Problem to solve: Set down, word for word, the line with "The trophée/rose at" and the lines after it through the final line of the data below, without pictures.

(Information given begins)

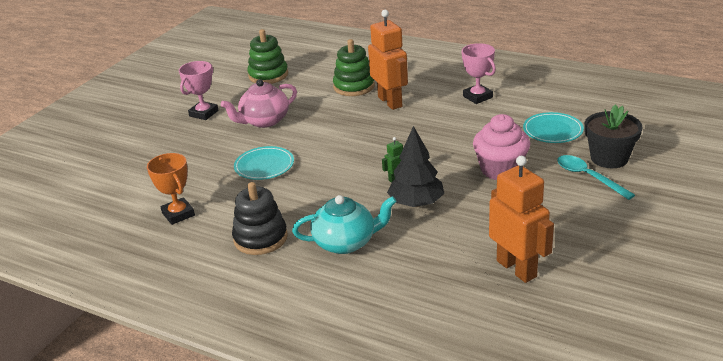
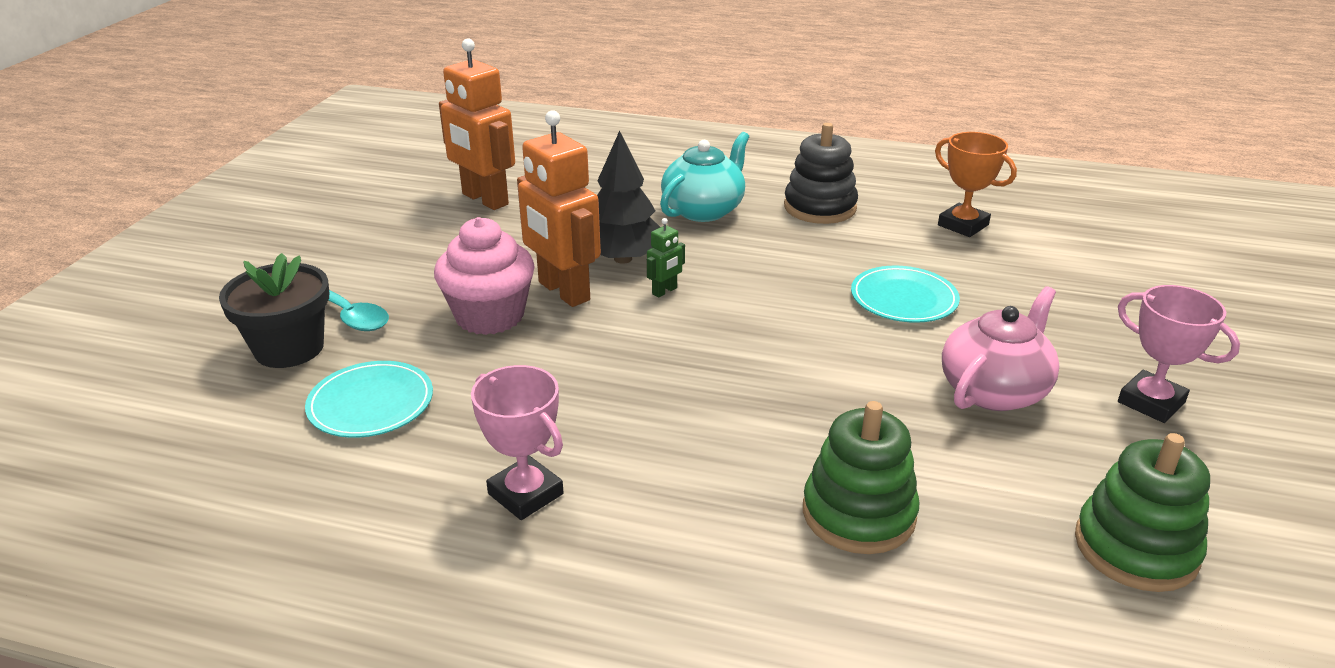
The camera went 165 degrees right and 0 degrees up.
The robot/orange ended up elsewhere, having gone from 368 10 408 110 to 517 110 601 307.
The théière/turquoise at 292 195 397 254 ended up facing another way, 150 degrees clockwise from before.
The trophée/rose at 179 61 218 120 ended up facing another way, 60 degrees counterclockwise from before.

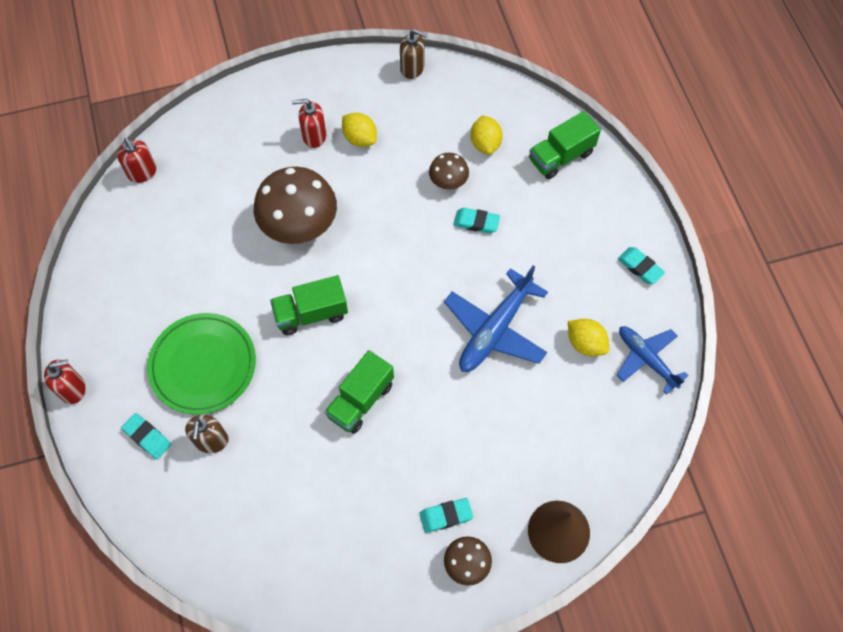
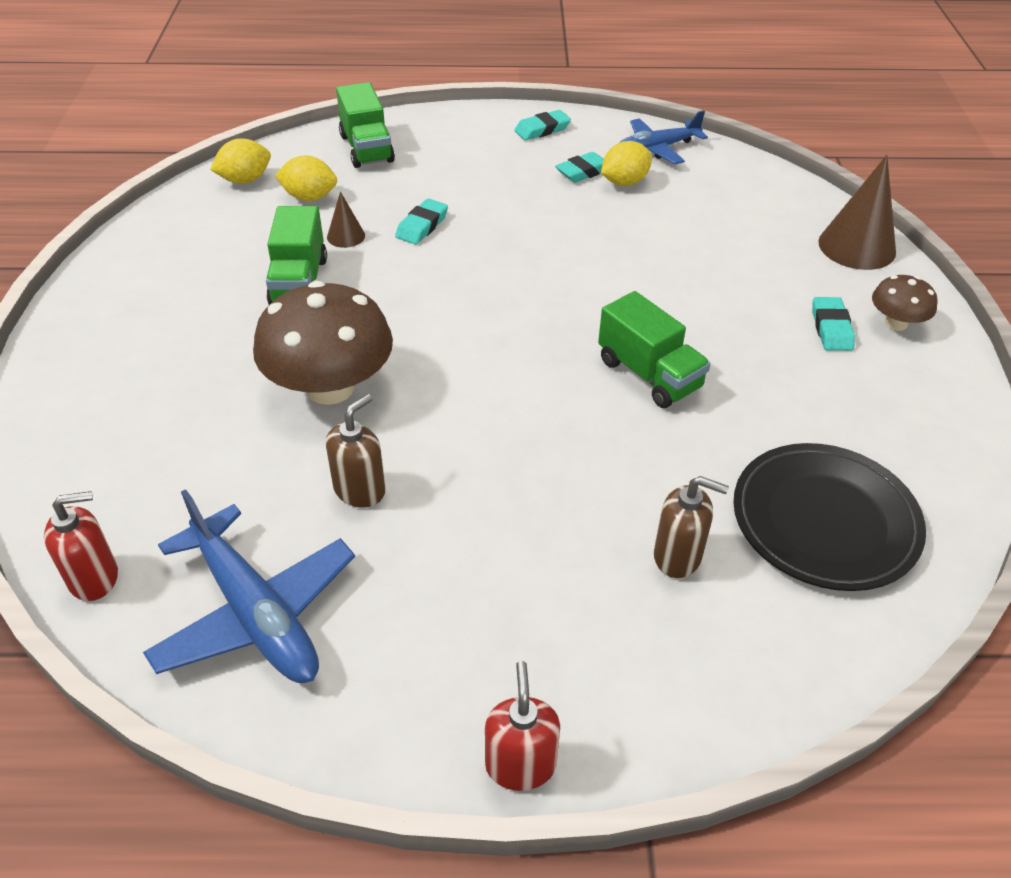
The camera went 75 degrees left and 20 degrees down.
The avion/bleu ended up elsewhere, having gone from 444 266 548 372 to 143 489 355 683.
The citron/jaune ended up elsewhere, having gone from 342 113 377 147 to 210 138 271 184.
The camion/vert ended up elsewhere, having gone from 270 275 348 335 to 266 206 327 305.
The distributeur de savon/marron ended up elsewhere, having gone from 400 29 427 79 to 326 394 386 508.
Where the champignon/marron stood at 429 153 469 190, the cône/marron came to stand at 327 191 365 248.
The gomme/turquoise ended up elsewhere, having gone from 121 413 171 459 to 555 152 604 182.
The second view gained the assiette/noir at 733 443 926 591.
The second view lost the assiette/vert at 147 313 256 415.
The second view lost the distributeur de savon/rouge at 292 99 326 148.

(Information given ends)

Expected output:
The trophée/rose at 179 61 218 120 ended up facing another way, 60 degrees counterclockwise from before.

The camera went 75 degrees left and 20 degrees down.
The avion/bleu ended up elsewhere, having gone from 444 266 548 372 to 143 489 355 683.
The citron/jaune ended up elsewhere, having gone from 342 113 377 147 to 210 138 271 184.
The camion/vert ended up elsewhere, having gone from 270 275 348 335 to 266 206 327 305.
The distributeur de savon/marron ended up elsewhere, having gone from 400 29 427 79 to 326 394 386 508.
Where the champignon/marron stood at 429 153 469 190, the cône/marron came to stand at 327 191 365 248.
The gomme/turquoise ended up elsewhere, having gone from 121 413 171 459 to 555 152 604 182.
The second view gained the assiette/noir at 733 443 926 591.
The second view lost the assiette/vert at 147 313 256 415.
The second view lost the distributeur de savon/rouge at 292 99 326 148.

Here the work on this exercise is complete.